--- RECORDED INFORMATION ---
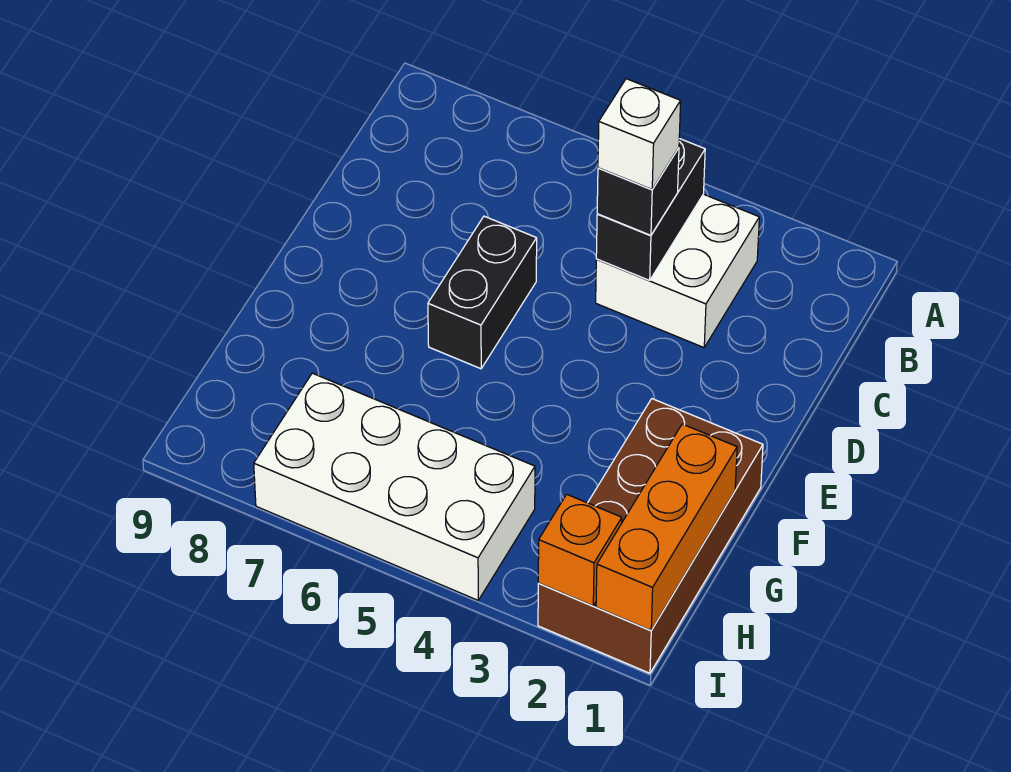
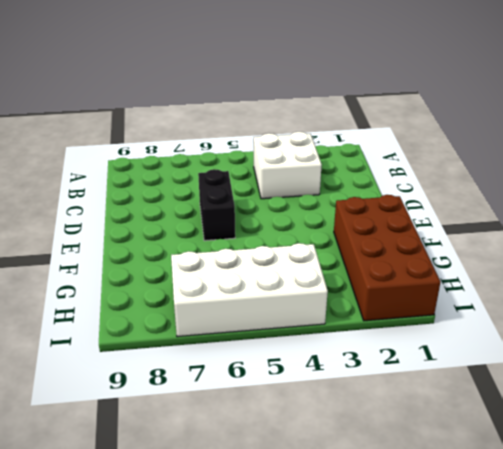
none -> black brick B4:C4 level 2
none -> orange brick G1:I1 level 2

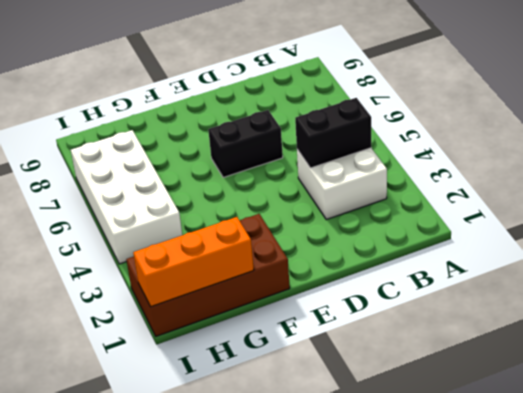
none -> orange brick I2 level 2
none -> black brick C4 level 3

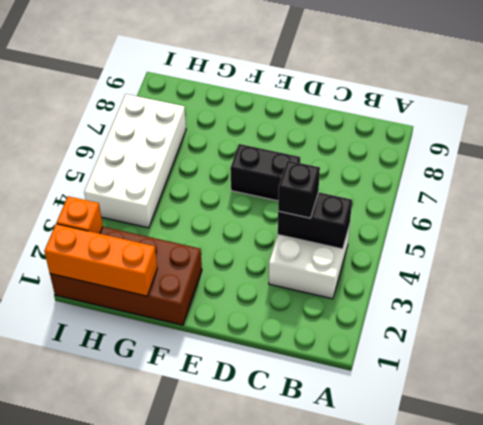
none -> white brick C4 level 4

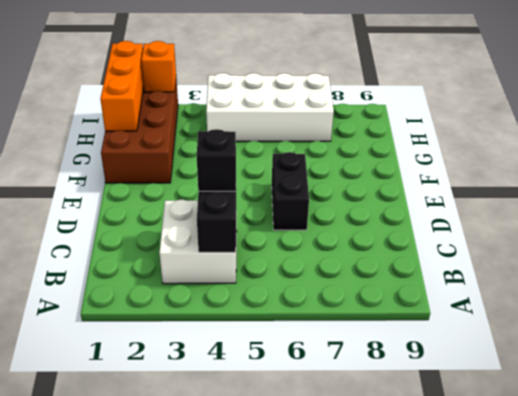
none -> white brick C4 level 4

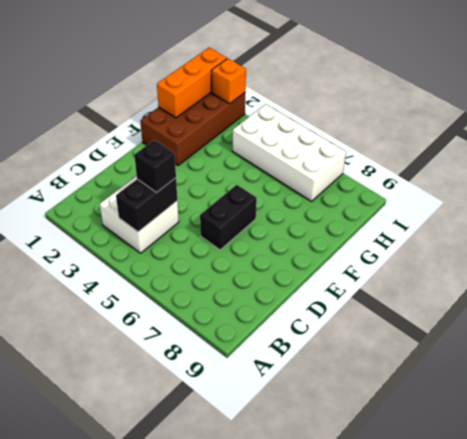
none -> white brick C4 level 4

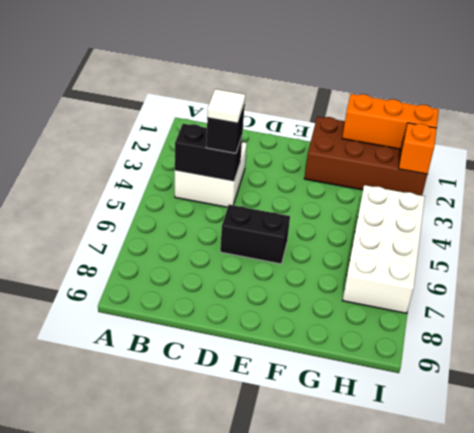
white tile C4 level 4 -> white brick C4 level 4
---
● **DIRECTIONS**
Once you have found every line above holding the word "none", copy those lines.

● **OUTPUT**
none -> black brick B4:C4 level 2
none -> orange brick G1:I1 level 2
none -> orange brick I2 level 2
none -> black brick C4 level 3
none -> white brick C4 level 4
none -> white brick C4 level 4
none -> white brick C4 level 4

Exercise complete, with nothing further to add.